#### Your instructions
Every line with the word "none" in it should be extracted from the data that follows.

[Edit difference data]

[Start of Attachment]

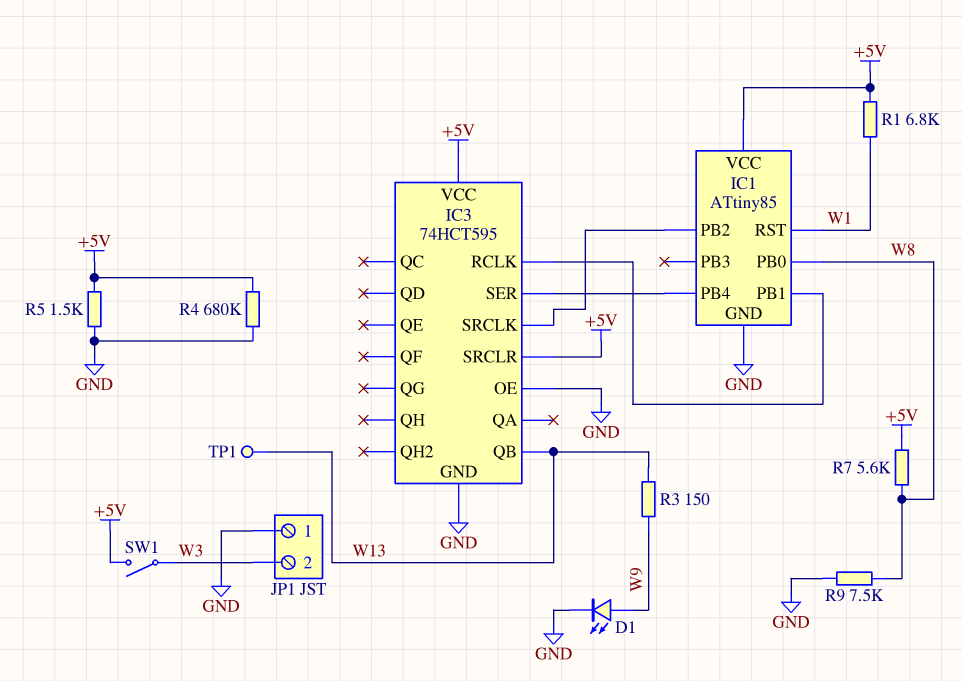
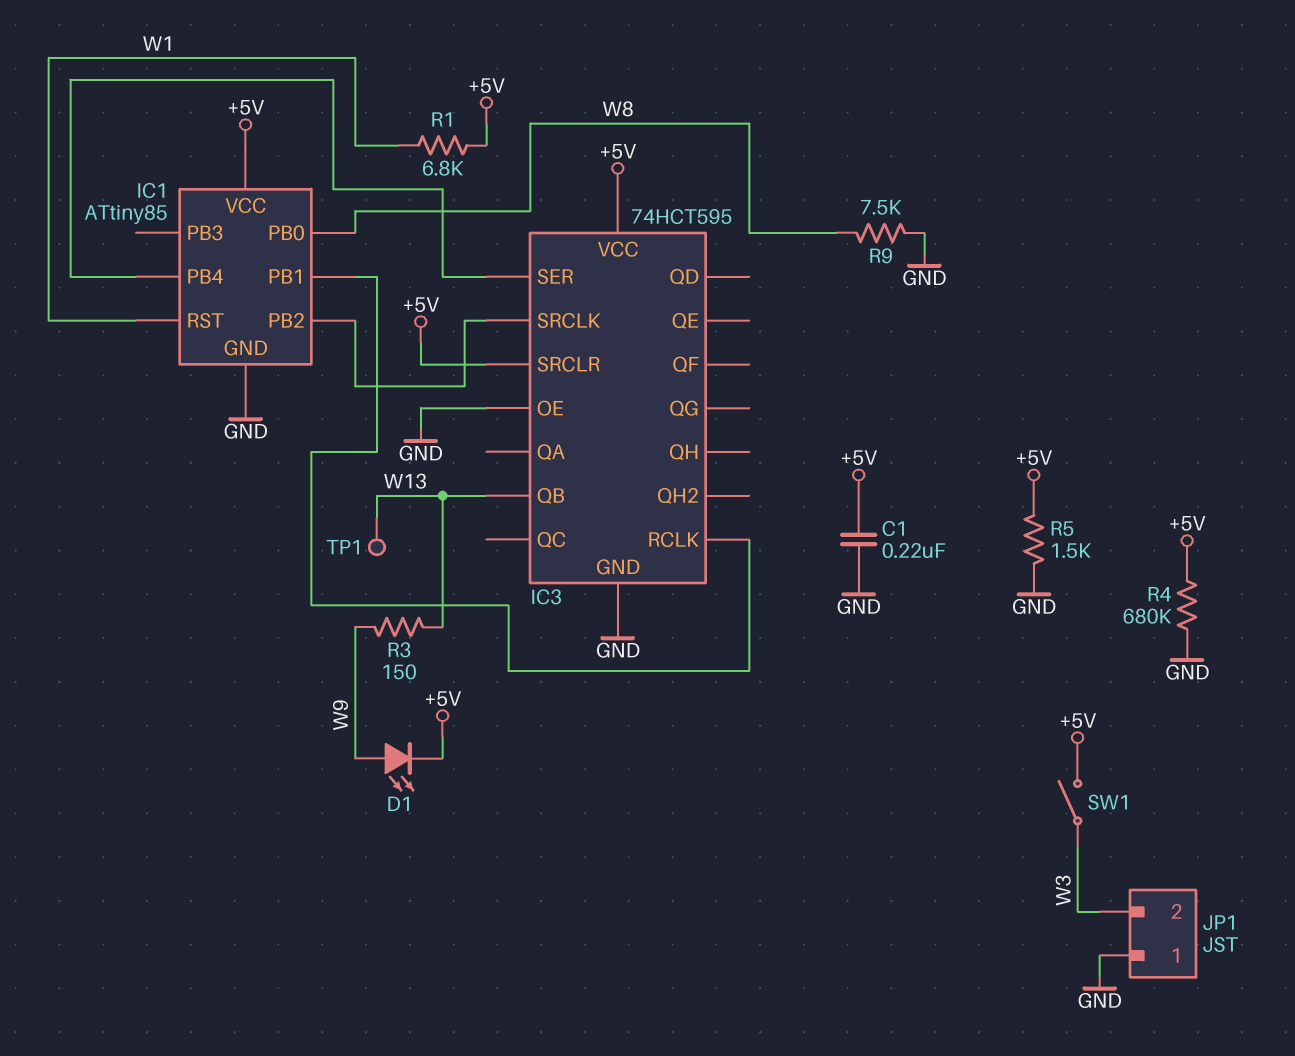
C1: none -> 220nF (+5V, GND)
D1: LED (A W9, K GND) -> LED (A W9, K +5V)
R7: 5.6k (+5V, W8) -> none

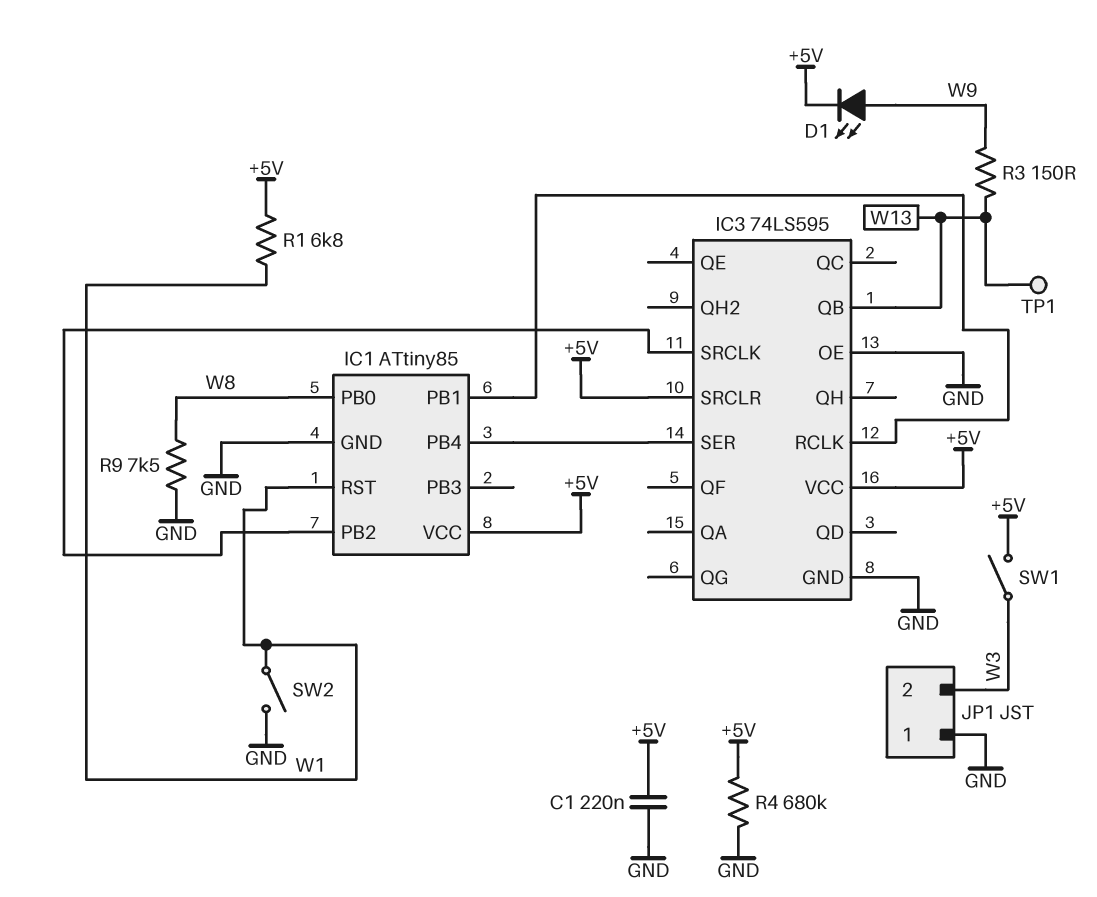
IC3: 74HCT595 -> 74LS595
R5: 1.5k (+5V, GND) -> none
SW2: none -> switch (GND, W1)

[End of Attachment]

#### Completed exercise
C1: none -> 220nF (+5V, GND)
R7: 5.6k (+5V, W8) -> none
R5: 1.5k (+5V, GND) -> none
SW2: none -> switch (GND, W1)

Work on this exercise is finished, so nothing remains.